→ EXERCISE: When you reach the line containing "none -> orange brick B10 level 2" in the data below, begin returning lines exactly as written, and stop once the line containing "none -> tan round brick E6:F7 level 1" has been returned.
**** DATA EXTRACT ****
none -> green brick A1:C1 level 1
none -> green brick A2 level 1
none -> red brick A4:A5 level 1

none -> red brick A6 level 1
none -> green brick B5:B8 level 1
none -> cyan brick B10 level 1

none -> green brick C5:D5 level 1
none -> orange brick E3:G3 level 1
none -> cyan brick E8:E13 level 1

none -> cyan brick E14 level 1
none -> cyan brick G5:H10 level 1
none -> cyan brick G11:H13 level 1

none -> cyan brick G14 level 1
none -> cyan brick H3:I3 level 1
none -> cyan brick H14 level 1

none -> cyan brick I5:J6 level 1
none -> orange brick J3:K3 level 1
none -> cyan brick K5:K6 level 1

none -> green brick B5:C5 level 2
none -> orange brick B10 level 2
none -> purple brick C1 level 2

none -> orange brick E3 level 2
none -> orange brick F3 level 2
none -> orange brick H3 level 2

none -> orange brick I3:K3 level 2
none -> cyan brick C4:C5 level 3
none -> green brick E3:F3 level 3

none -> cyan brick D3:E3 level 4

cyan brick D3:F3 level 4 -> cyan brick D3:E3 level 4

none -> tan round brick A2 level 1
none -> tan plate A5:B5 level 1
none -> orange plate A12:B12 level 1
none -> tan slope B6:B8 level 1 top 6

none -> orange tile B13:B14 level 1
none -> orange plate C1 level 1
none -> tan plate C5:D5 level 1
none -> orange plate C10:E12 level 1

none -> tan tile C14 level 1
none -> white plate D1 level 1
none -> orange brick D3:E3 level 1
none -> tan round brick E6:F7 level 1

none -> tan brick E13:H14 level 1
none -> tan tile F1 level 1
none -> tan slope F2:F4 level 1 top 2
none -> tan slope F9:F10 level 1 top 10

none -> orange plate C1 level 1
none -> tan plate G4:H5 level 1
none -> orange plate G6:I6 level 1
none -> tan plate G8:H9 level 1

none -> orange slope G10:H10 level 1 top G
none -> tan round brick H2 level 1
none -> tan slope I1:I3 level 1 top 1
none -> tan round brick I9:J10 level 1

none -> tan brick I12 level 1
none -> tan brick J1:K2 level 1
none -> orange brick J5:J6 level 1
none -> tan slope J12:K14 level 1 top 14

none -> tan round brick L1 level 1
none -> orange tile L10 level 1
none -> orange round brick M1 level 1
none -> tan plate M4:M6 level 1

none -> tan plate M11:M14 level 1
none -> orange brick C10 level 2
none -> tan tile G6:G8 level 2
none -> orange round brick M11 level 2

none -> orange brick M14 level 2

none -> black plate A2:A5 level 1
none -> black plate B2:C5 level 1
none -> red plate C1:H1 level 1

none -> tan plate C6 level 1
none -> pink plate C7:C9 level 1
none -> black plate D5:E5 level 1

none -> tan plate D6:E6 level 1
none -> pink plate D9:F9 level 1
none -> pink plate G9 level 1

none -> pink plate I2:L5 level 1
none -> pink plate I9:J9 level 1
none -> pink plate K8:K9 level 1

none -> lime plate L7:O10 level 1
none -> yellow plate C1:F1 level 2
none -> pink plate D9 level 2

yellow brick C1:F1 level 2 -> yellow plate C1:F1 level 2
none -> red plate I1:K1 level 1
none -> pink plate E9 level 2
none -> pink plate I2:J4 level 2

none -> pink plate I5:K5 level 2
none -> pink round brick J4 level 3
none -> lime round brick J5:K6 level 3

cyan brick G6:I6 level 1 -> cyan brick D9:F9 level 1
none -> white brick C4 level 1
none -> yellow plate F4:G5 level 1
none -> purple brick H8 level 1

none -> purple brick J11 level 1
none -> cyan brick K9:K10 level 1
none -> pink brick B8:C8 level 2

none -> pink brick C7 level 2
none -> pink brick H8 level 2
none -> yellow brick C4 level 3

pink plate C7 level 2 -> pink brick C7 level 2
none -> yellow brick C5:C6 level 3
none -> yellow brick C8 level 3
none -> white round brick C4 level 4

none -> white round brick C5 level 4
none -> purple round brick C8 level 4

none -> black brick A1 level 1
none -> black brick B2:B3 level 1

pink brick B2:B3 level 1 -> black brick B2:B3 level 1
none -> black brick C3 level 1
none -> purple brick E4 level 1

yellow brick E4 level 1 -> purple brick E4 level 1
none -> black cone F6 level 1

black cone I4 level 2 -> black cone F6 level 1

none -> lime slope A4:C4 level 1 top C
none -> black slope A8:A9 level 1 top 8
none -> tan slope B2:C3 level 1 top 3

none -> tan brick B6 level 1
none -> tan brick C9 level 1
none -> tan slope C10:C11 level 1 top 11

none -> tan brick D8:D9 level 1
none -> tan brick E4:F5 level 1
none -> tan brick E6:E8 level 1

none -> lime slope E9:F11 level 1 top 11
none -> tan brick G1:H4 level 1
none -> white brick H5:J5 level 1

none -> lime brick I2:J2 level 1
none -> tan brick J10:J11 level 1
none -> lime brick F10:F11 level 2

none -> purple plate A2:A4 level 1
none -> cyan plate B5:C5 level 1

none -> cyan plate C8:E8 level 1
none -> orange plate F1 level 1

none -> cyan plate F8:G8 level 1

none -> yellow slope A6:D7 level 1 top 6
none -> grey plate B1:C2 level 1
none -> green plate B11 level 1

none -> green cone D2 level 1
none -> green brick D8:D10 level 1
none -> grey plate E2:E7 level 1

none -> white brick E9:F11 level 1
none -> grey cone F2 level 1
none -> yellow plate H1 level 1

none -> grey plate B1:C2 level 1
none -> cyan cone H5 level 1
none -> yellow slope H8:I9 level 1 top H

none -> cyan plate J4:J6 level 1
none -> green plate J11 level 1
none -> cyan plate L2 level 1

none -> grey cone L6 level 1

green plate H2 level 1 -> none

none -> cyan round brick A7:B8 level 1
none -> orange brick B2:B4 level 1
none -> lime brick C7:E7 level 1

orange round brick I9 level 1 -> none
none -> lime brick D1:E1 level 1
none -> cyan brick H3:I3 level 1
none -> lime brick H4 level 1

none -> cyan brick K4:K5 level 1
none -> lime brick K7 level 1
****
→ ANSWER BOX:
none -> orange brick B10 level 2
none -> purple brick C1 level 2

none -> orange brick E3 level 2
none -> orange brick F3 level 2
none -> orange brick H3 level 2

none -> orange brick I3:K3 level 2
none -> cyan brick C4:C5 level 3
none -> green brick E3:F3 level 3

none -> cyan brick D3:E3 level 4

cyan brick D3:F3 level 4 -> cyan brick D3:E3 level 4

none -> tan round brick A2 level 1
none -> tan plate A5:B5 level 1
none -> orange plate A12:B12 level 1
none -> tan slope B6:B8 level 1 top 6

none -> orange tile B13:B14 level 1
none -> orange plate C1 level 1
none -> tan plate C5:D5 level 1
none -> orange plate C10:E12 level 1

none -> tan tile C14 level 1
none -> white plate D1 level 1
none -> orange brick D3:E3 level 1
none -> tan round brick E6:F7 level 1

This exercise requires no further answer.